▸ Record extracts
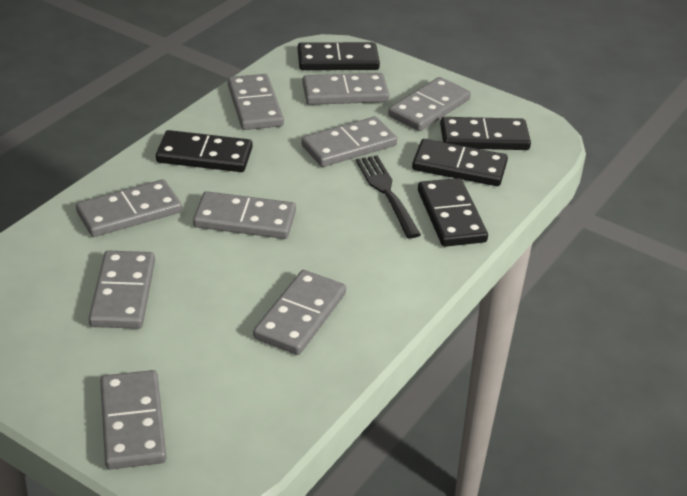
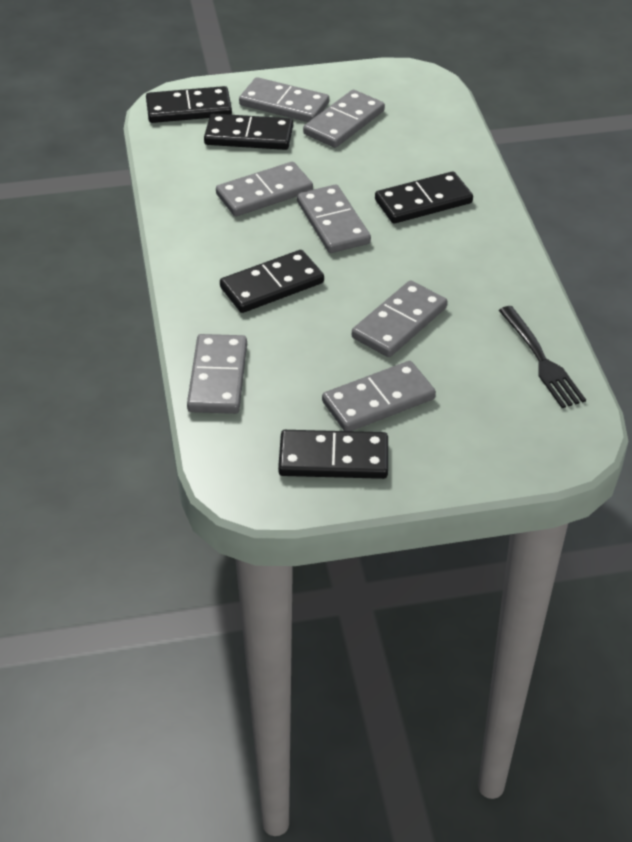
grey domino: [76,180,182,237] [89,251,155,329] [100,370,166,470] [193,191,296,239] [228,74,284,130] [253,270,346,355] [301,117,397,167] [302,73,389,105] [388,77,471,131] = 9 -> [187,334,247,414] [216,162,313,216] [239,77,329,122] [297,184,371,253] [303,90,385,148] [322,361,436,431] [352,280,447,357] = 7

...

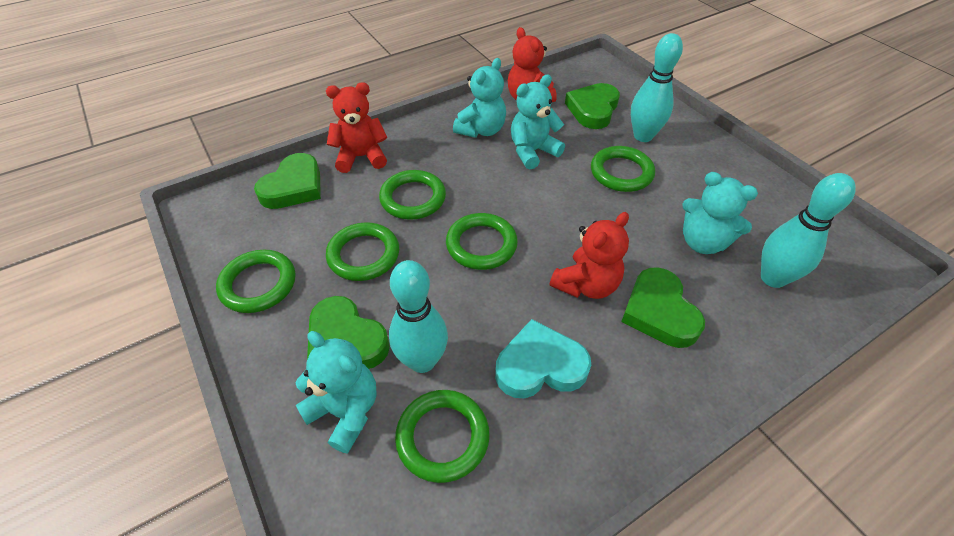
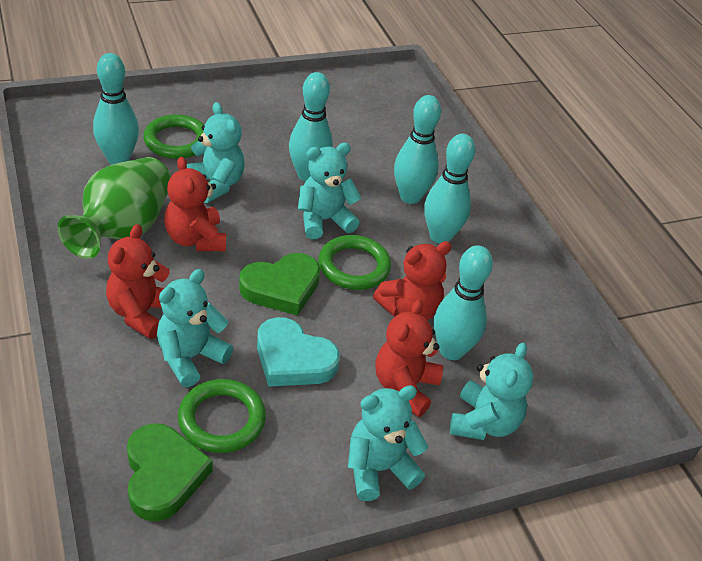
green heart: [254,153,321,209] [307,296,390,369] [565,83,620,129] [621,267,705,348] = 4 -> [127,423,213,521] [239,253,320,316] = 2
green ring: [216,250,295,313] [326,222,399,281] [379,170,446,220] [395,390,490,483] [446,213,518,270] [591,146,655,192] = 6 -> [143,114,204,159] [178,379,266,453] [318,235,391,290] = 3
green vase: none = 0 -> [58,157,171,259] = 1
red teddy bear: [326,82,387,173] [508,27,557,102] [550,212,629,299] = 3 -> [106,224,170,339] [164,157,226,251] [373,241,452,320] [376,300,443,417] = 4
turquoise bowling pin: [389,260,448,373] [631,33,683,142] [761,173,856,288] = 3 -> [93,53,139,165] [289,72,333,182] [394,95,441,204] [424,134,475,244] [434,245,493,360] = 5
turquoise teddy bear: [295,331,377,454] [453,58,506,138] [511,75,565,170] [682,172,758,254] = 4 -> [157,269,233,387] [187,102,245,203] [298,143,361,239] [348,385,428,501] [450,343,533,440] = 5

▸ About this task
An exact copy of the lines above between the line holding "red teddy bear: [326,82,387,173]" and the line holding "turquoise teddy bear: [295,331,377,454]", inclusive, is the whole answer.

▸ Result of the task
red teddy bear: [326,82,387,173] [508,27,557,102] [550,212,629,299] = 3 -> [106,224,170,339] [164,157,226,251] [373,241,452,320] [376,300,443,417] = 4
turquoise bowling pin: [389,260,448,373] [631,33,683,142] [761,173,856,288] = 3 -> [93,53,139,165] [289,72,333,182] [394,95,441,204] [424,134,475,244] [434,245,493,360] = 5
turquoise teddy bear: [295,331,377,454] [453,58,506,138] [511,75,565,170] [682,172,758,254] = 4 -> [157,269,233,387] [187,102,245,203] [298,143,361,239] [348,385,428,501] [450,343,533,440] = 5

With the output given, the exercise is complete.